Data supplied =
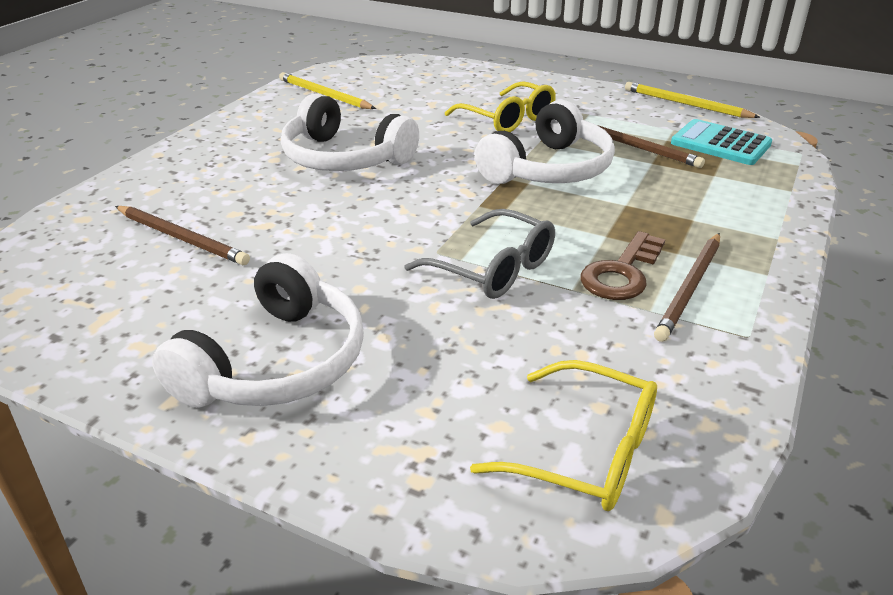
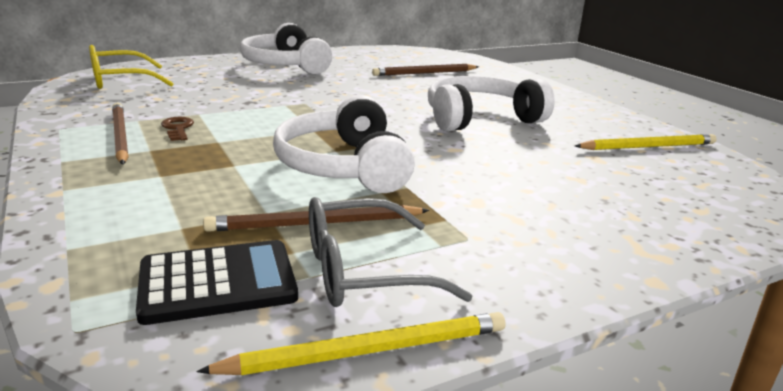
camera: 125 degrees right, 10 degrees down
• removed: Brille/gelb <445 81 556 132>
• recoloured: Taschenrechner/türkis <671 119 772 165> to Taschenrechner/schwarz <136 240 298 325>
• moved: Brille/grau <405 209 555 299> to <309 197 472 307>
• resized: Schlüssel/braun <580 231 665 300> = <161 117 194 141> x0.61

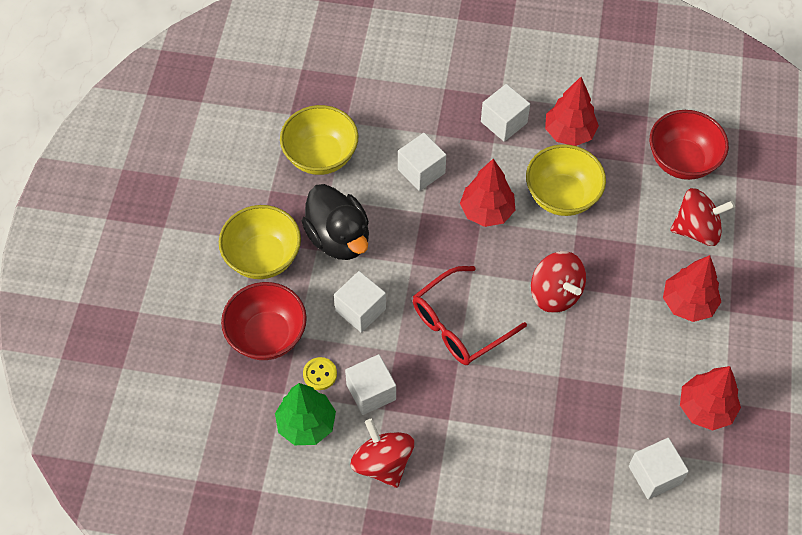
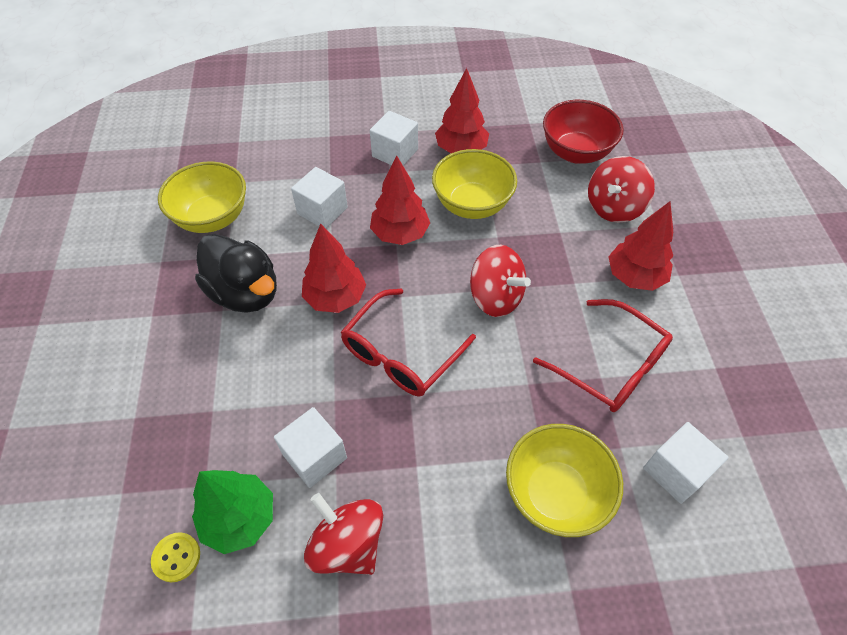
camera: 15 degrees left, 5 degrees down
• turned: Kreisel/rot <670 188 735 246> = <588 156 655 223> 150 degrees clockwise
• moved: Schüssel/gelb <219 205 301 279> to <506 424 623 537>
• removed: Kubus/weiß <334 271 386 333>
• removed: Schüssel/rot <221 282 307 360>
• moved: Knopf/gelb <303 357 337 390> to <151 532 200 582>
• moved: Baum/rot <680 366 741 431> to <302 224 366 313>
• added: Brille/rot <533 299 673 412>

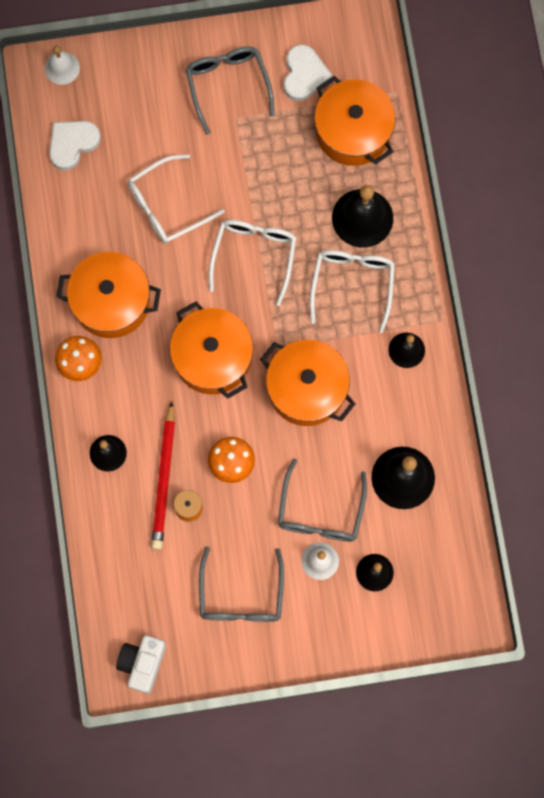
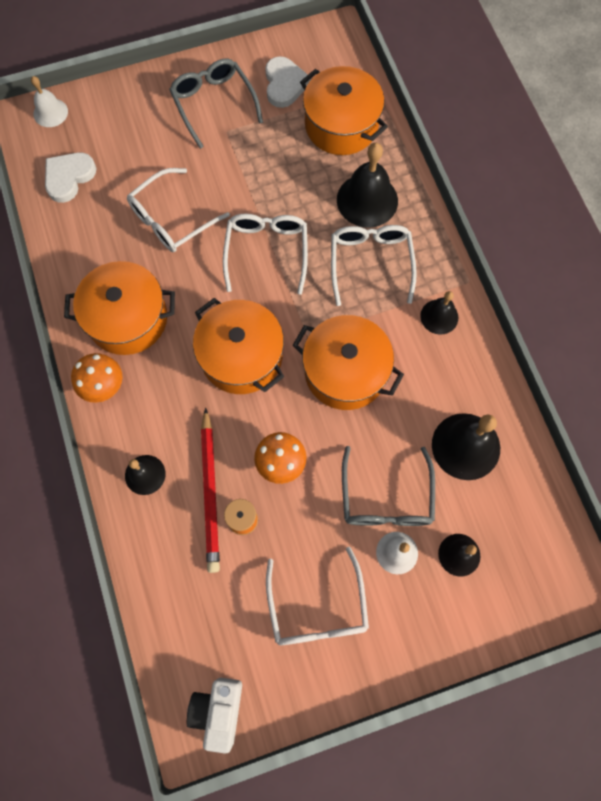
camera: 10 degrees left, 5 degrees down
• recoloured: Brille/grau <199 546 284 622> to Brille/weiß <266 547 369 645>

Task objective = Your reply is the full set of entries reproduced exactly, with images omitted.

Written answer =
camera: 125 degrees right, 10 degrees down
• removed: Brille/gelb <445 81 556 132>
• recoloured: Taschenrechner/türkis <671 119 772 165> to Taschenrechner/schwarz <136 240 298 325>
• moved: Brille/grau <405 209 555 299> to <309 197 472 307>
• resized: Schlüssel/braun <580 231 665 300> = <161 117 194 141> x0.61

camera: 15 degrees left, 5 degrees down
• turned: Kreisel/rot <670 188 735 246> = <588 156 655 223> 150 degrees clockwise
• moved: Schüssel/gelb <219 205 301 279> to <506 424 623 537>
• removed: Kubus/weiß <334 271 386 333>
• removed: Schüssel/rot <221 282 307 360>
• moved: Knopf/gelb <303 357 337 390> to <151 532 200 582>
• moved: Baum/rot <680 366 741 431> to <302 224 366 313>
• added: Brille/rot <533 299 673 412>

camera: 10 degrees left, 5 degrees down
• recoloured: Brille/grau <199 546 284 622> to Brille/weiß <266 547 369 645>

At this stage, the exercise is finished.